**RECORDS TO PROCESS**
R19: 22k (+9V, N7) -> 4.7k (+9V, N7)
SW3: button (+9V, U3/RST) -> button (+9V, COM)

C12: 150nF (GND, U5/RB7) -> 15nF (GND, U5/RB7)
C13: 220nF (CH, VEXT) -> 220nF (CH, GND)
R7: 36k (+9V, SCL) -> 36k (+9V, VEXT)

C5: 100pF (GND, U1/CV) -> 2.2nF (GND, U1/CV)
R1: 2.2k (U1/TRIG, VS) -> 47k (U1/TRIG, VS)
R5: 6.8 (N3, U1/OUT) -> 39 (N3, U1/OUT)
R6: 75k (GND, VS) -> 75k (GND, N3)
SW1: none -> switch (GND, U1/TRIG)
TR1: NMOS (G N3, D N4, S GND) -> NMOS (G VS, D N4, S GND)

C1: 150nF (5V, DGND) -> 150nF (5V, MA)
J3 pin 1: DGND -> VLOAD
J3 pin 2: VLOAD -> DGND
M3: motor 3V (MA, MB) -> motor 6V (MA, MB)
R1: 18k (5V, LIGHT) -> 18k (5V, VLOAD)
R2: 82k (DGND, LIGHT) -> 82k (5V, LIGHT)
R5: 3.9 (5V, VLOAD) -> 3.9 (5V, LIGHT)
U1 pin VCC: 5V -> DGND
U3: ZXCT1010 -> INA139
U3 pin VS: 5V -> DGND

**ABOUT THIS TASK**
Would you repeat the lines from the one containing "R5: 3.9 (5V, VLOAD) -> 3.9 (5V, LIGHT)" through the end of the data, exactly, with nothing before or after them?

**OUTPUT OF THE EXERCISE**
R5: 3.9 (5V, VLOAD) -> 3.9 (5V, LIGHT)
U1 pin VCC: 5V -> DGND
U3: ZXCT1010 -> INA139
U3 pin VS: 5V -> DGND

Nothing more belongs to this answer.